Give again, word for word, each line of the data from the first through the one containing "HALL2: A3144 -> KY-003". Pictures stay out.

──────── Supplied data

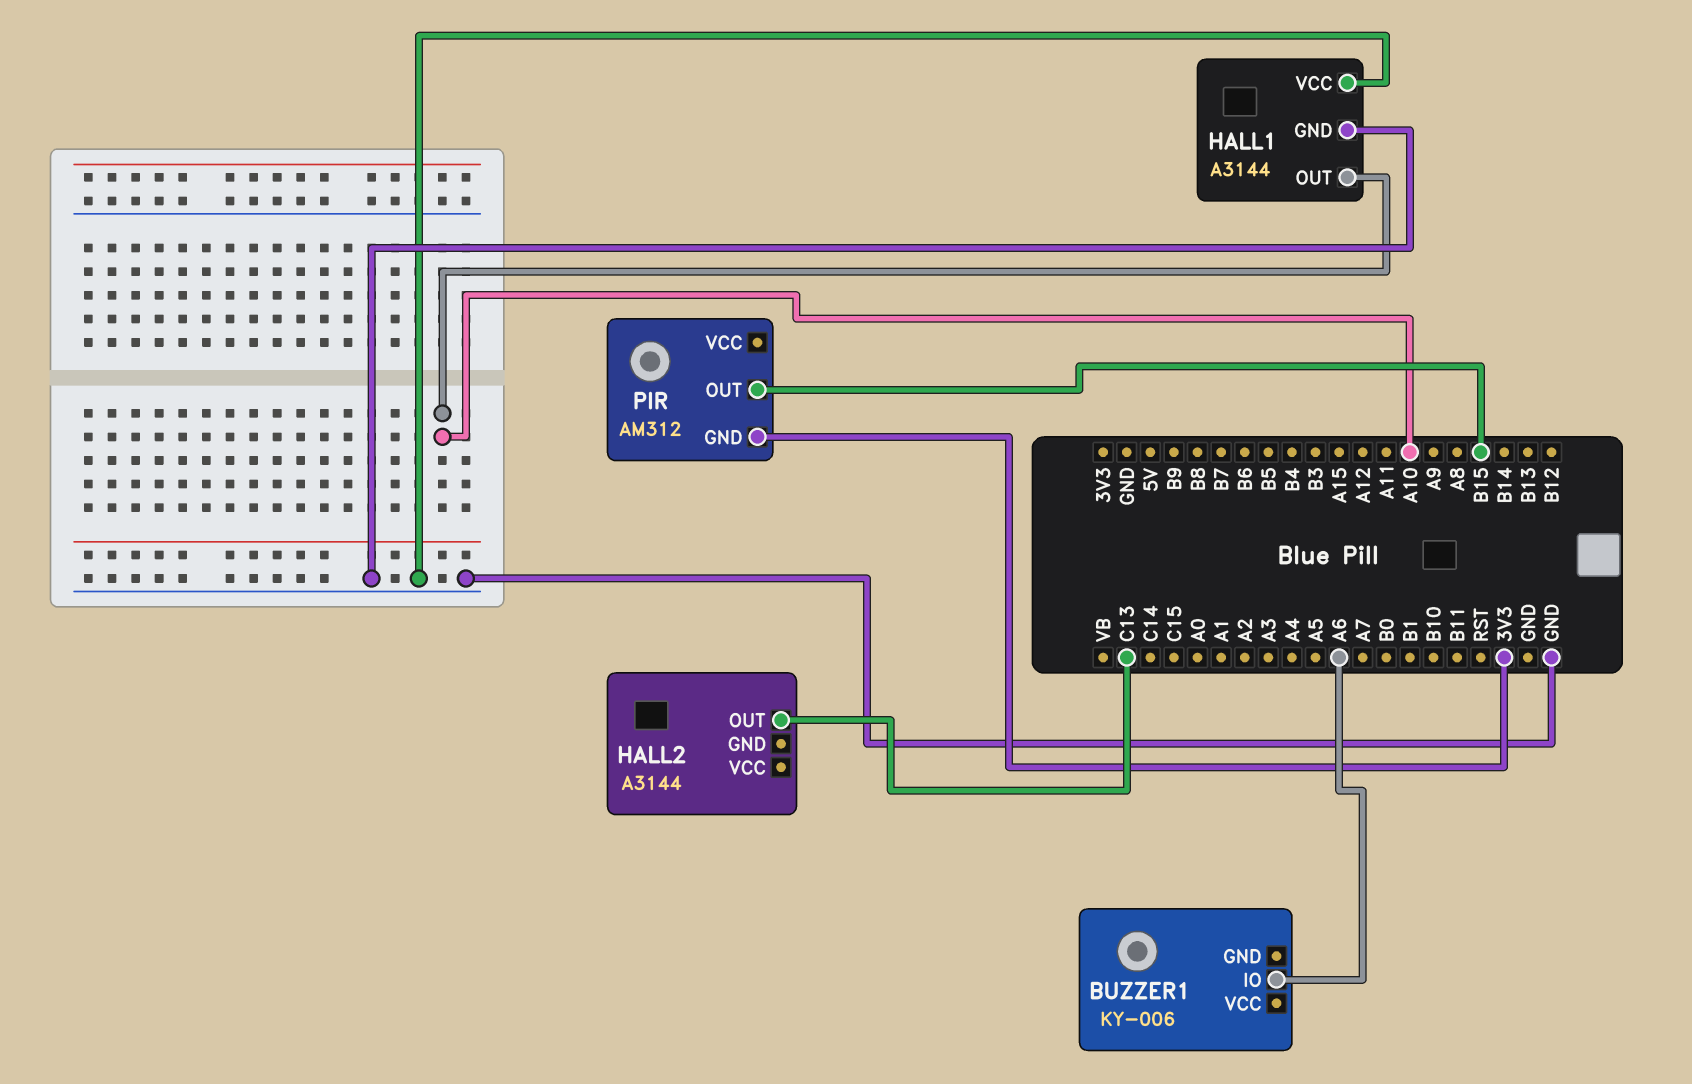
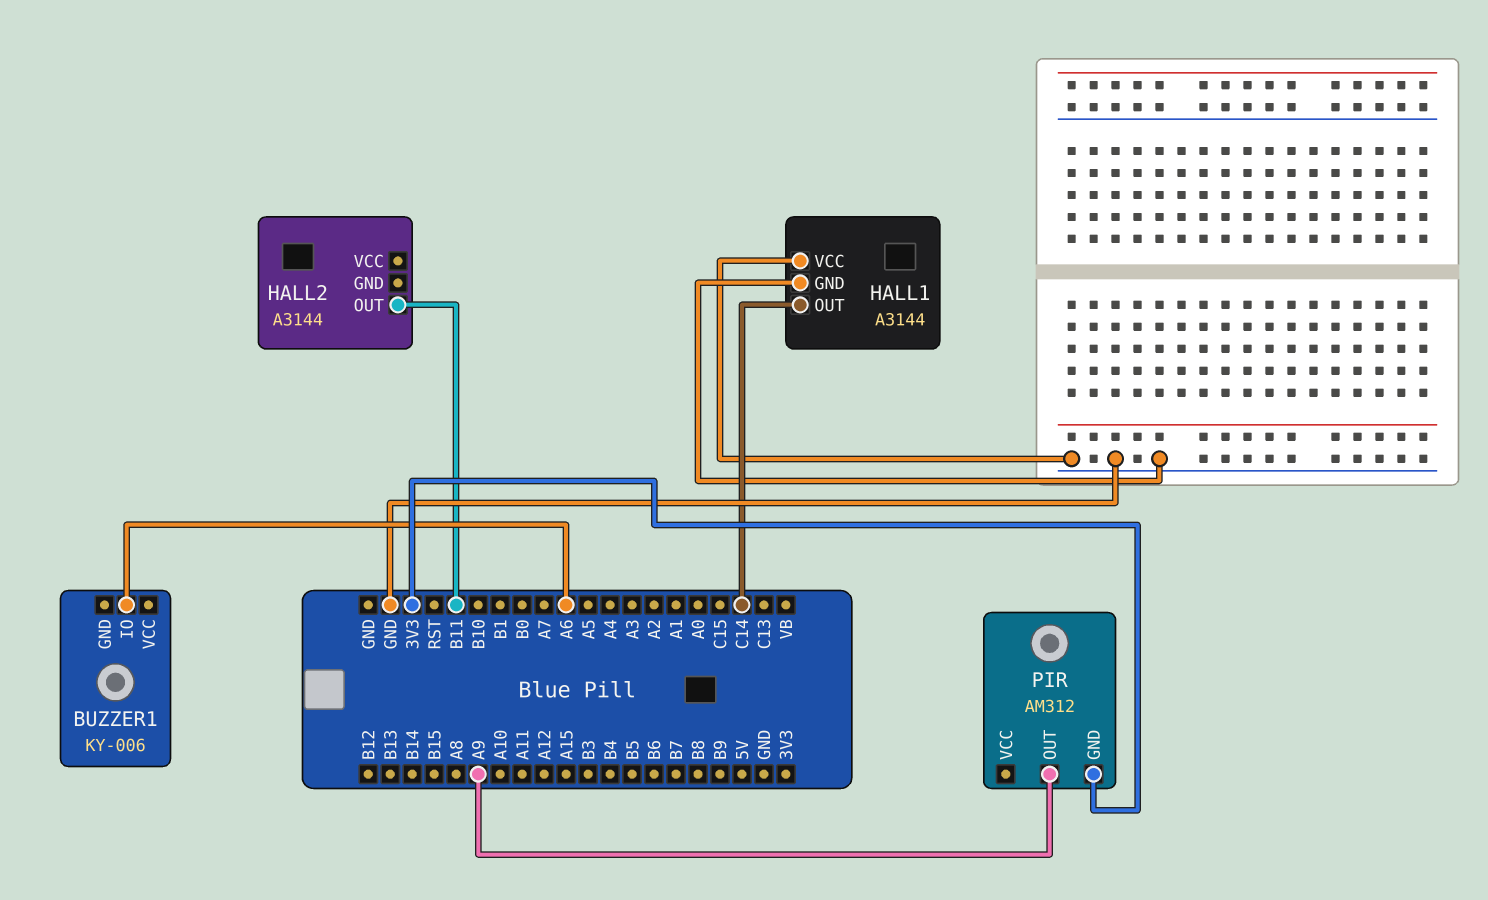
HALL1 pin OUT: A10 -> C14
HALL2 pin OUT: C13 -> B11
PIR pin OUT: B15 -> A9

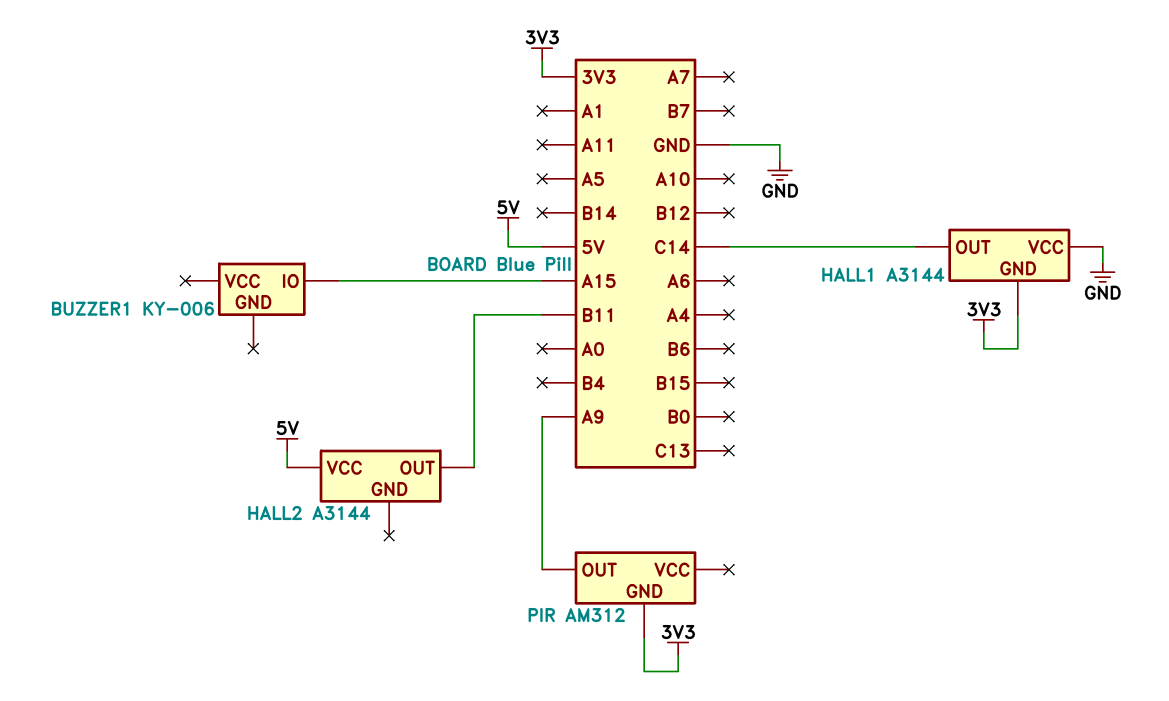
BUZZER1 pin IO: A6 -> A15
HALL1 pin GND: GND -> 3V3
HALL2 pin VCC: none -> 5V

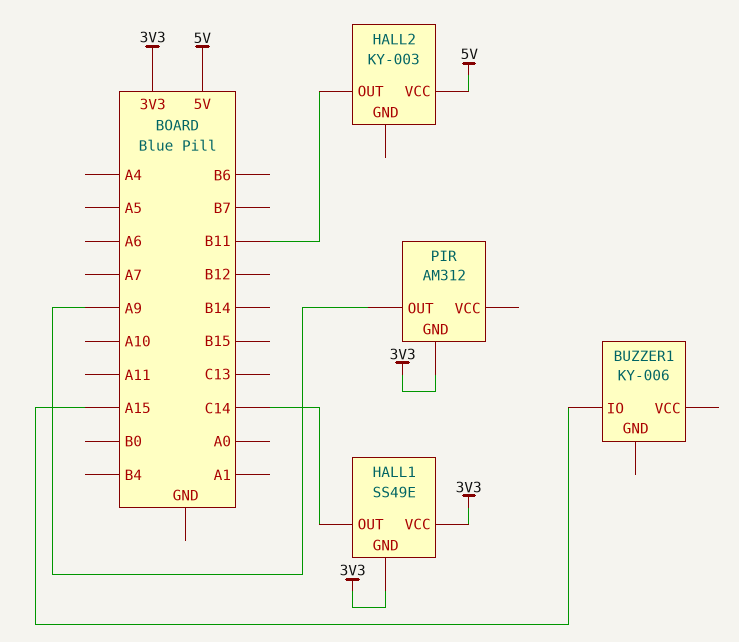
HALL1: A3144 -> SS49E
HALL1 pin VCC: GND -> 3V3
HALL2: A3144 -> KY-003

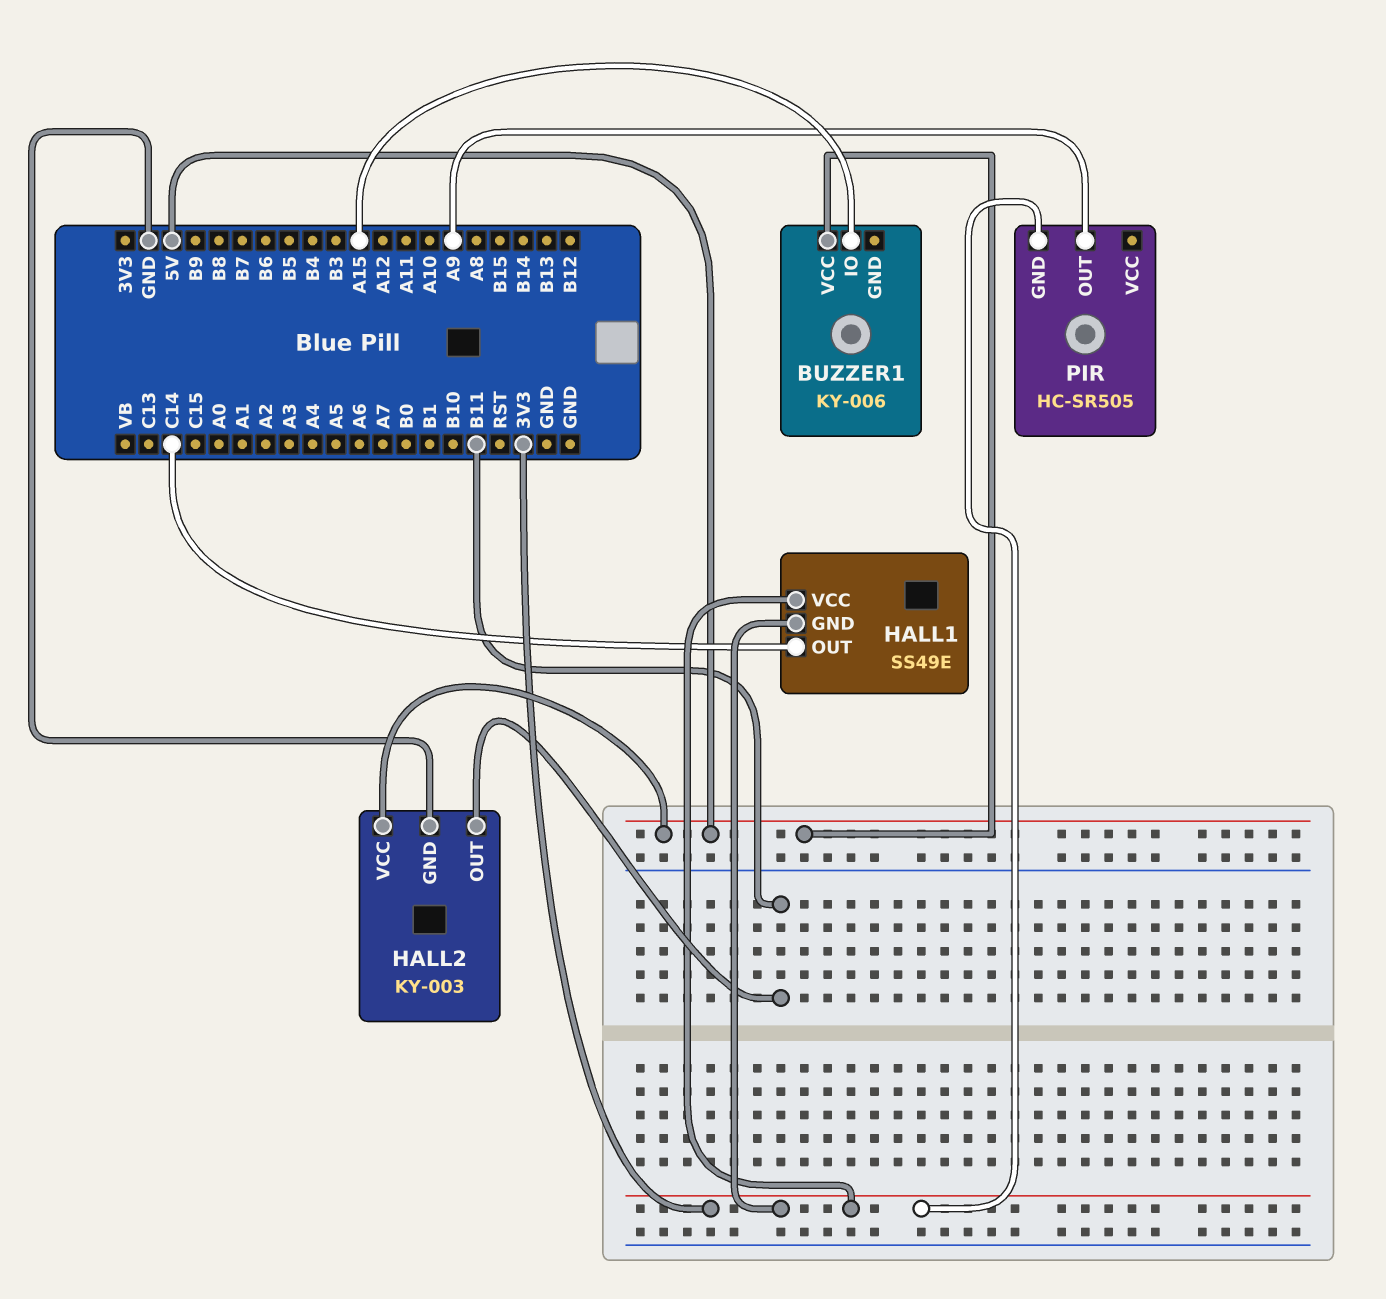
BUZZER1 pin VCC: none -> 5V
HALL2 pin GND: none -> GND
PIR: AM312 -> HC-SR505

────────────────

**Task solution:**
HALL1 pin OUT: A10 -> C14
HALL2 pin OUT: C13 -> B11
PIR pin OUT: B15 -> A9

BUZZER1 pin IO: A6 -> A15
HALL1 pin GND: GND -> 3V3
HALL2 pin VCC: none -> 5V

HALL1: A3144 -> SS49E
HALL1 pin VCC: GND -> 3V3
HALL2: A3144 -> KY-003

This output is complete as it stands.